TASK
From the entries provided below, copy each line that contains the word "purple".

DATASET RECORDS
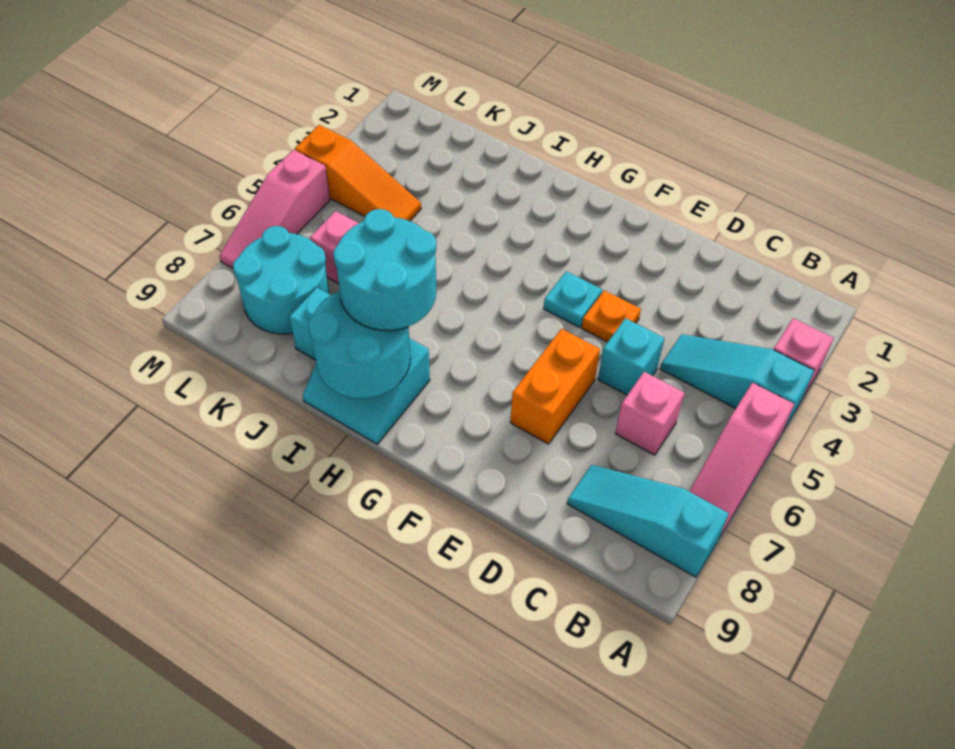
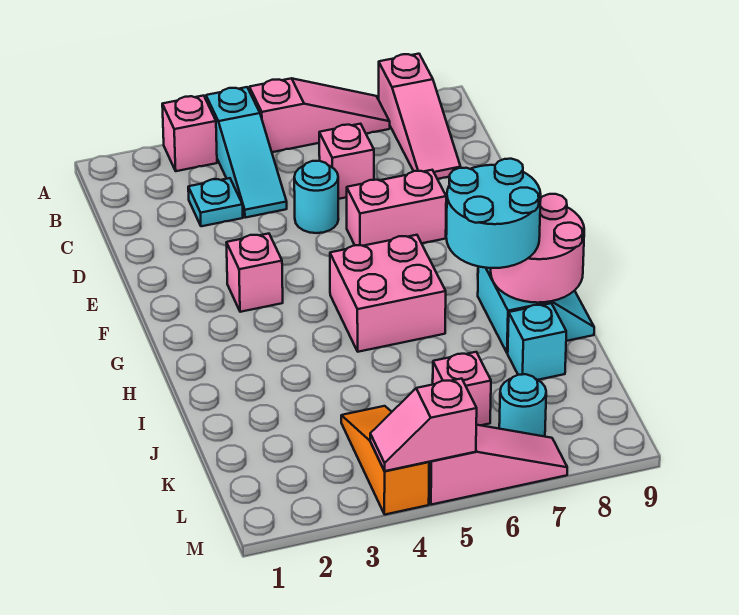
cyan 1x3 slope [567,465,729,577] -> pink 1x3 slope [379,54,461,179]
cyan 1x1 brick [598,318,664,395] -> cyan 1x1 round brick [294,161,338,233]
orange 1x1 plate [582,290,641,342] -> none
orange 1x2 brick [510,329,600,444] -> pink 1x2 brick [347,170,446,246]
none -> pink 1x1 brick [226,234,283,312]
cyan 1x1 plate [544,271,602,327] -> cyan 1x1 plate moved to [188,178,243,226]
none -> pink 2x2 brick [330,235,446,352]
cyan 2x2 round brick [308,291,410,398] -> pink 2x2 round brick [491,194,584,303]
cyan 2x2 round brick [233,226,329,334] -> cyan 1x1 round brick [499,374,546,436]
none -> pink 1x2 slope [370,379,477,471]

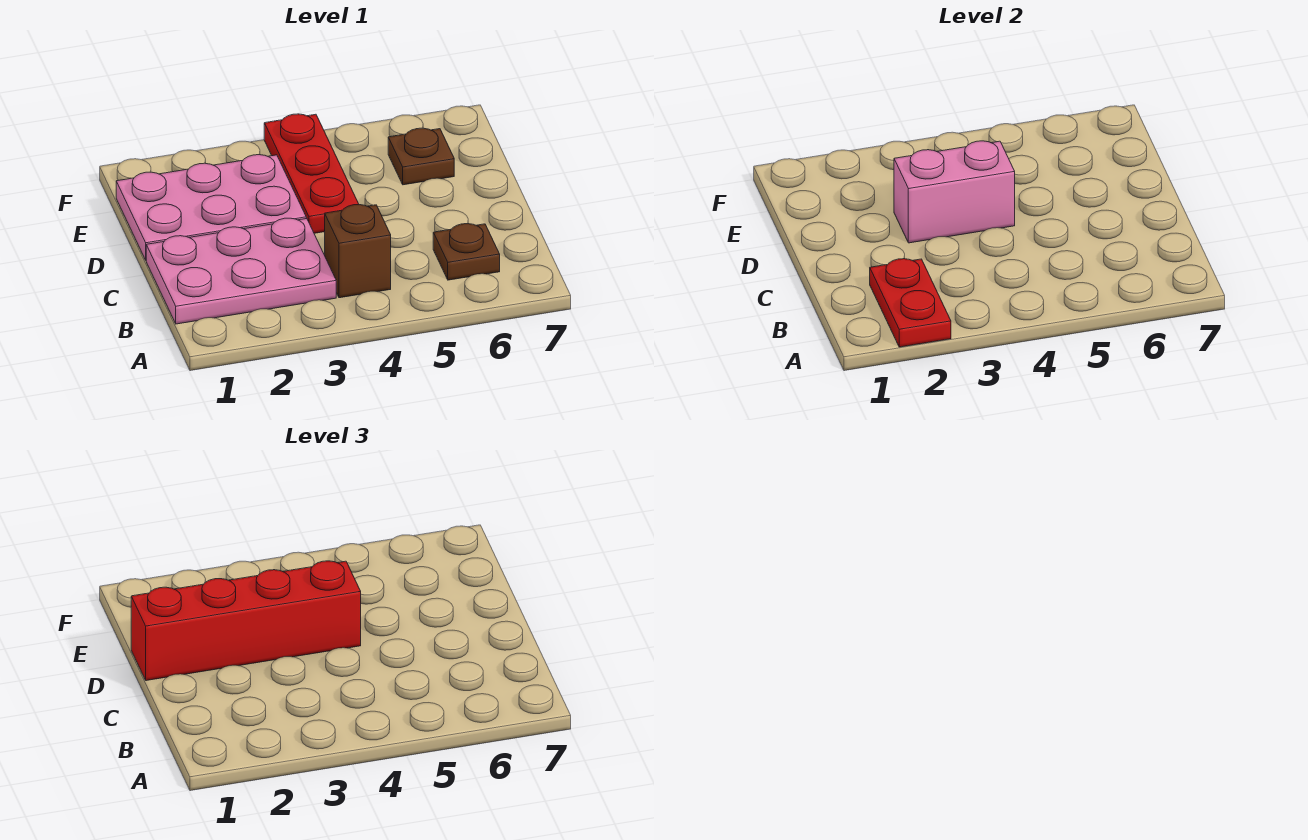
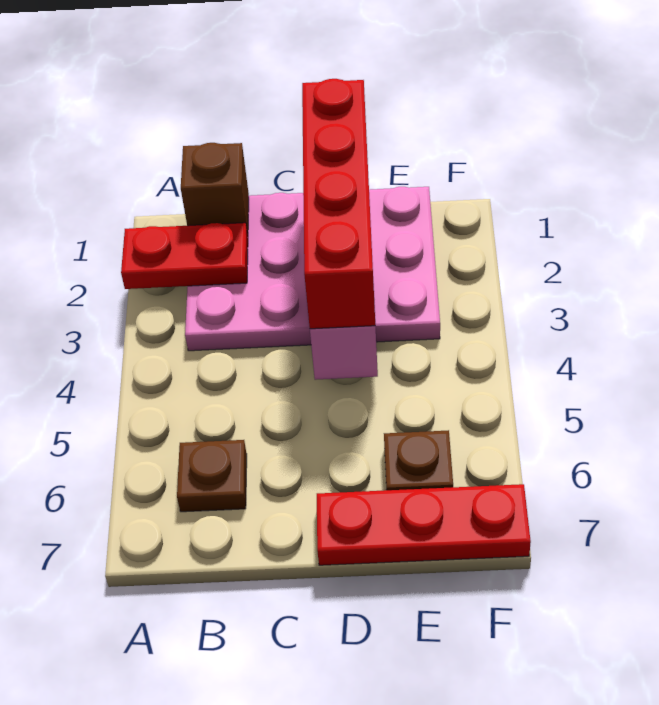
brown 1x1 brick [325,205,391,298] -> brown 1x1 brick moved to [181,143,249,235]
red 1x3 plate [264,114,359,233] -> red 1x3 plate moved to [317,484,531,565]

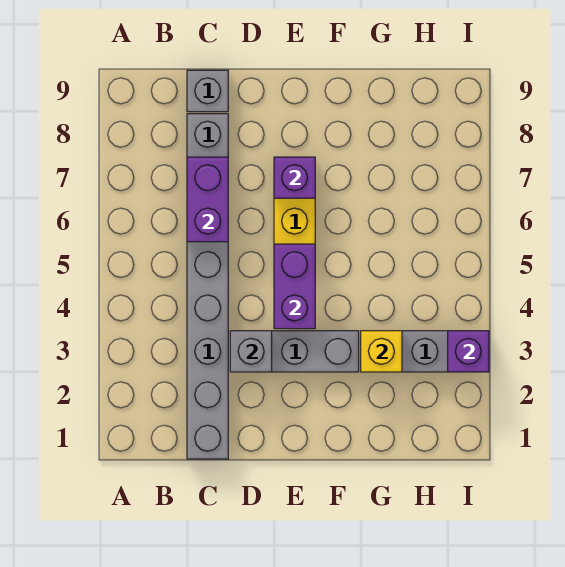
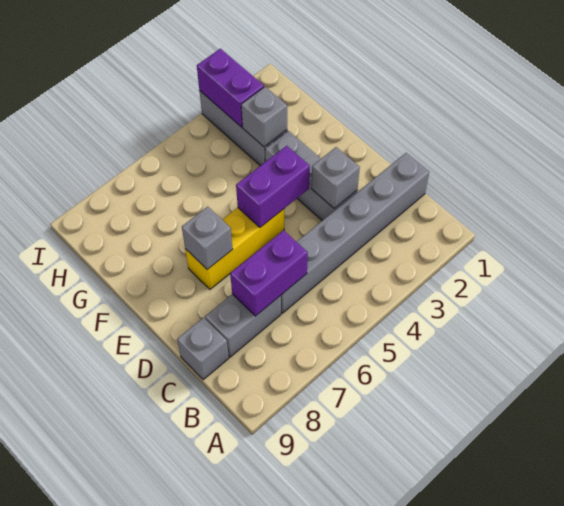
purple 1x1 brick [274,157,315,198] -> grey 1x1 brick [182,207,233,269]
yellow 1x1 brick [361,331,402,372] -> grey 1x1 brick [241,87,287,147]
purple 1x1 brick [448,331,489,372] -> purple 1x2 brick [197,49,264,127]

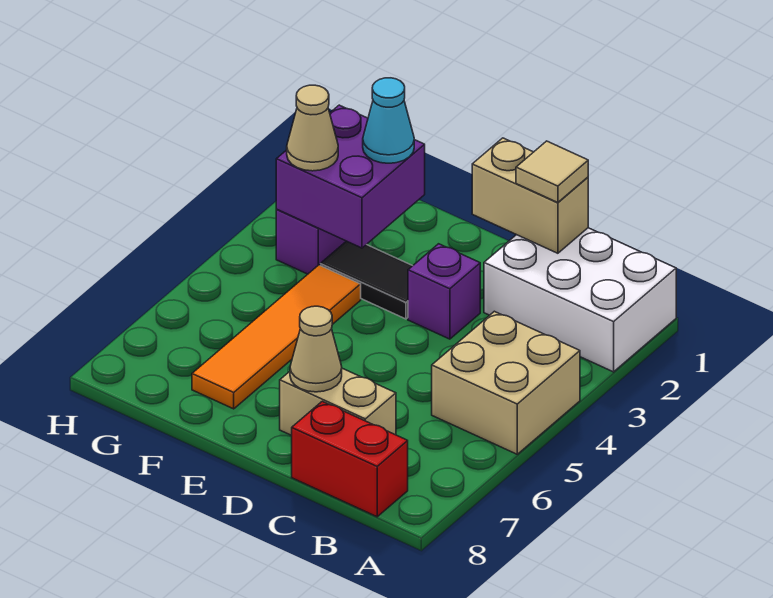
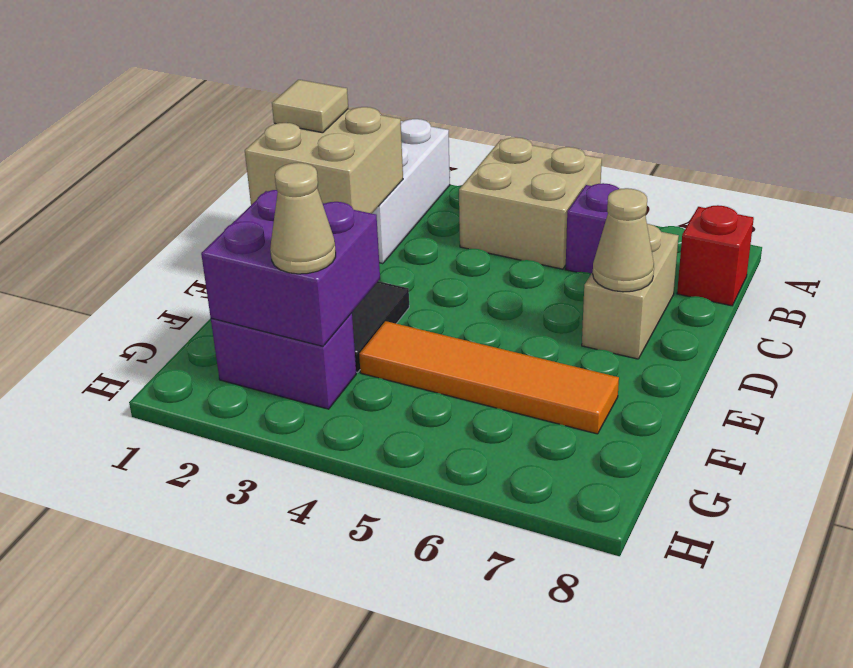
red 1x2 brick [292,401,408,517] -> red 1x1 brick [677,205,754,306]
tan 1x2 brick [472,138,588,253] -> tan 2x2 brick [245,107,403,214]
purple 1x1 brick [408,244,480,339] -> purple 1x1 brick moved to [565,183,619,274]
cyan 1x1 cone [363,78,414,163] -> none

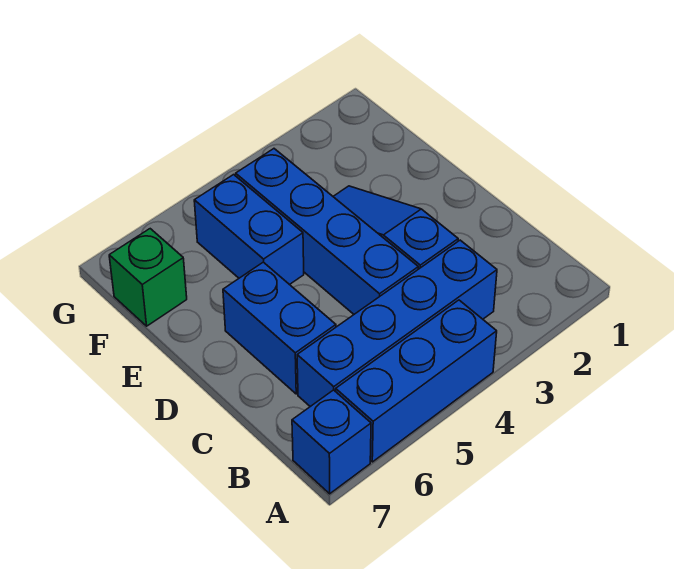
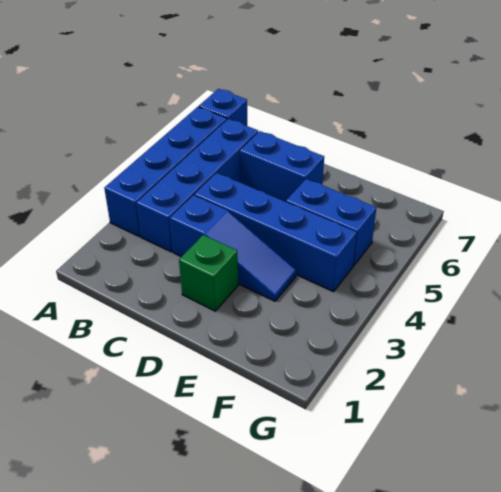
blue 1x3 brick [336,300,497,462] -> blue 1x4 brick [104,107,227,237]
green 1x1 brick [109,229,187,326] -> green 1x1 brick moved to [179,235,238,311]

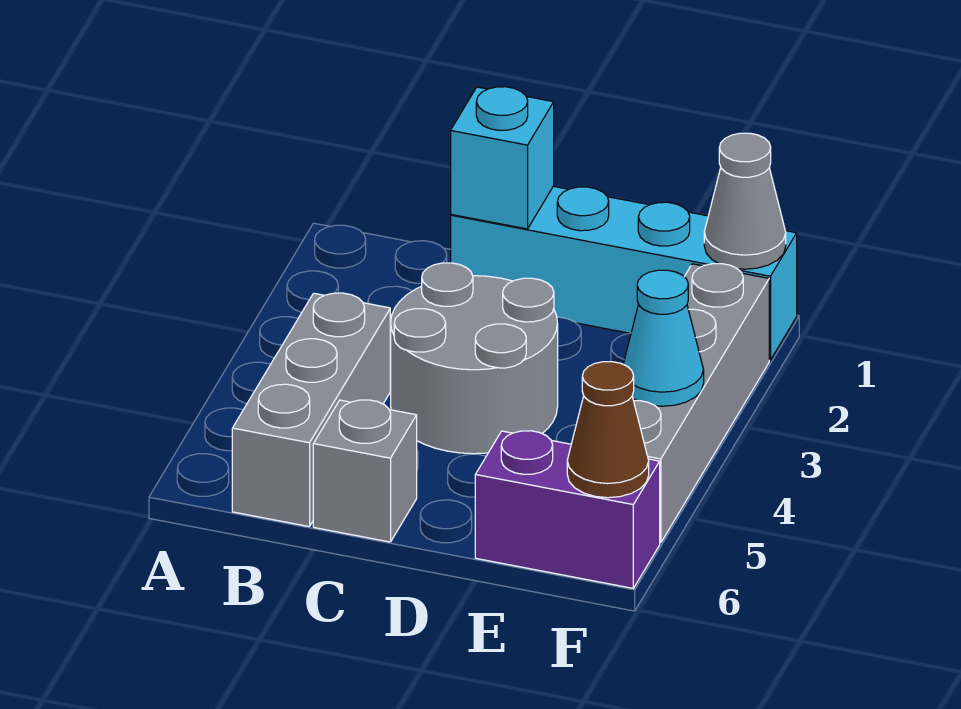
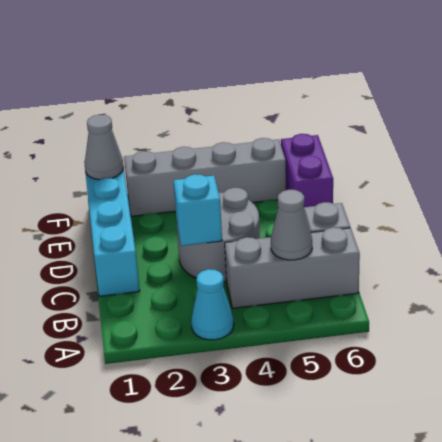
none -> grey 1x1 cone [271,190,312,260]
cyan 1x1 brick [451,87,554,229] -> cyan 1x1 brick moved to [173,174,222,246]
cyan 1x1 cone [623,270,704,406] -> cyan 1x1 cone moved to [191,269,234,340]
brown 1x1 cone [567,362,649,498] -> none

RESPONSE
purple 1x1 brick [274,157,315,198] -> grey 1x1 brick [182,207,233,269]
purple 1x1 brick [448,331,489,372] -> purple 1x2 brick [197,49,264,127]
purple 1x1 brick [408,244,480,339] -> purple 1x1 brick moved to [565,183,619,274]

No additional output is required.